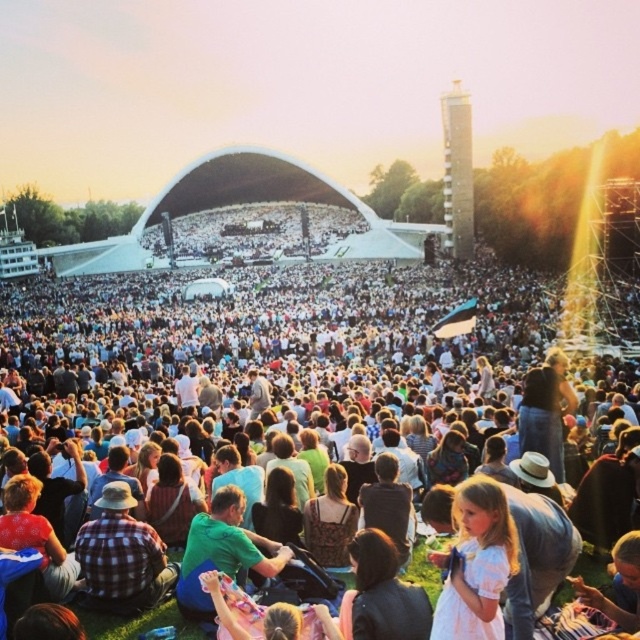
Does matte white tent at upper center have a greater height compared to denim jacket at lower right?

Correct, matte white tent at upper center is much taller as denim jacket at lower right.

Can you confirm if matte white tent at upper center is bigger than denim jacket at lower right?

Indeed, matte white tent at upper center has a larger size compared to denim jacket at lower right.

Is point (467, 269) less distant than point (570, 404)?

No, (467, 269) is behind (570, 404).

Locate an element on the screen. Image resolution: width=640 pixels, height=640 pixels. matte white tent at upper center is located at coordinates (259, 353).

Is point (83, 560) farther from viewer compared to point (572, 412)?

That is False.

Which is in front, point (115, 580) or point (552, 362)?

Point (115, 580)

Locate an element on the screen. The image size is (640, 640). plaid fabric shirt at center is located at coordinates (122, 557).

Does white cotton dress at center appear on the right side of plaid fabric shirt at center?

Yes, white cotton dress at center is to the right of plaid fabric shirt at center.

Between white cotton dress at center and plaid fabric shirt at center, which one appears on the right side from the viewer's perspective?

white cotton dress at center is more to the right.

Who is more distant from viewer, (488, 515) or (131, 500)?

The point (131, 500) is behind.

Find the location of a particular element. The width and height of the screenshot is (640, 640). white cotton dress at center is located at coordinates (476, 563).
────────────────
#### [Direction]
Render the records above as a JSON list of strings, one string per line, skipping blank lines and leaving out the pictures.

#### [Answer]
[
  "Does matte white tent at upper center have a greater height compared to denim jacket at lower right?",
  "Correct, matte white tent at upper center is much taller as denim jacket at lower right.",
  "Can you confirm if matte white tent at upper center is bigger than denim jacket at lower right?",
  "Indeed, matte white tent at upper center has a larger size compared to denim jacket at lower right.",
  "Is point (467, 269) less distant than point (570, 404)?",
  "No, (467, 269) is behind (570, 404).",
  "Locate an element on the screen. Image resolution: width=640 pixels, height=640 pixels. matte white tent at upper center is located at coordinates (259, 353).",
  "Is point (83, 560) farther from viewer compared to point (572, 412)?",
  "That is False.",
  "Which is in front, point (115, 580) or point (552, 362)?",
  "Point (115, 580)",
  "Locate an element on the screen. The image size is (640, 640). plaid fabric shirt at center is located at coordinates (122, 557).",
  "Does white cotton dress at center appear on the right side of plaid fabric shirt at center?",
  "Yes, white cotton dress at center is to the right of plaid fabric shirt at center.",
  "Between white cotton dress at center and plaid fabric shirt at center, which one appears on the right side from the viewer's perspective?",
  "white cotton dress at center is more to the right.",
  "Who is more distant from viewer, (488, 515) or (131, 500)?",
  "The point (131, 500) is behind.",
  "Find the location of a particular element. The width and height of the screenshot is (640, 640). white cotton dress at center is located at coordinates (476, 563)."
]